● Task instructions
Pictures aside, restate the records below exactly as written.

● Saved entries

··········

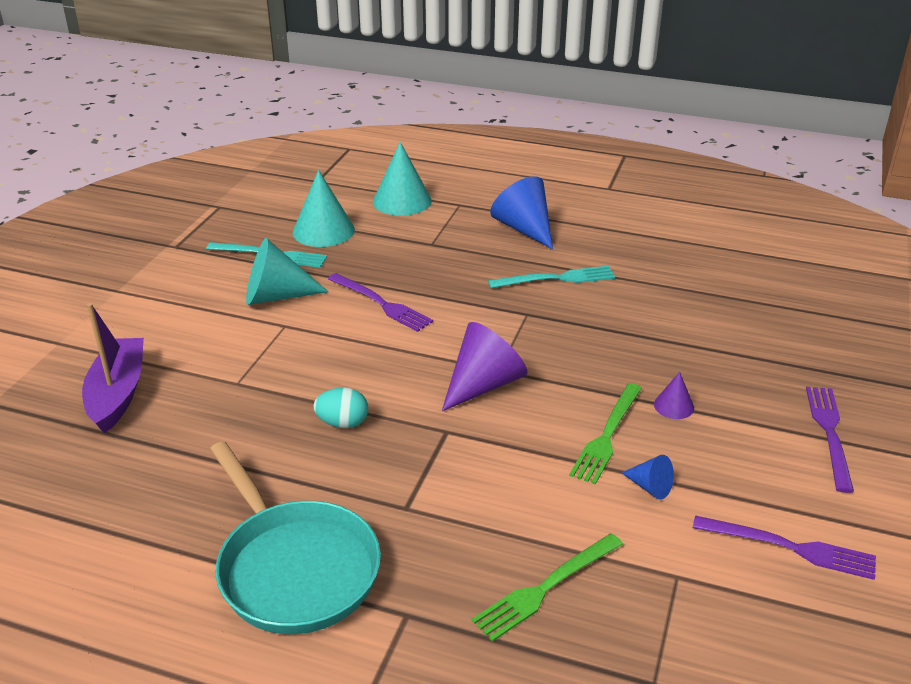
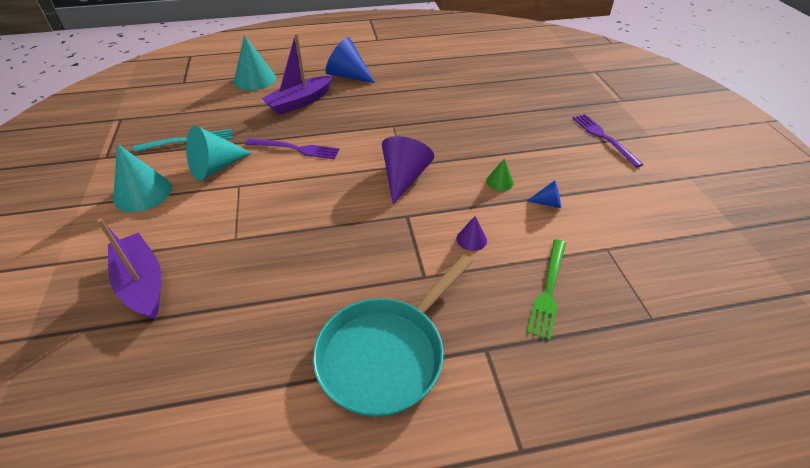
camera: 30 degrees left, 10 degrees up
turquoise pan [210,441,381,634] -> turquoise pan turned 105 degrees clockwise [313,254,473,417]
turquoise cone [293,170,355,247] -> turquoise cone moved to [113,144,172,212]
turquoise egg [313,388,368,428] -> none
turquoise fork [488,266,615,288] -> none
green fork [569,383,642,485] -> green cone [486,158,514,191]
purple cone [654,372,694,419] -> purple cone moved to [456,216,487,251]
purple fork [693,515,876,580] -> none
none -> purple boat [261,34,333,115]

··········

● Exercise answer
camera: 30 degrees left, 10 degrees up
turquoise pan [210,441,381,634] -> turquoise pan turned 105 degrees clockwise [313,254,473,417]
turquoise cone [293,170,355,247] -> turquoise cone moved to [113,144,172,212]
turquoise egg [313,388,368,428] -> none
turquoise fork [488,266,615,288] -> none
green fork [569,383,642,485] -> green cone [486,158,514,191]
purple cone [654,372,694,419] -> purple cone moved to [456,216,487,251]
purple fork [693,515,876,580] -> none
none -> purple boat [261,34,333,115]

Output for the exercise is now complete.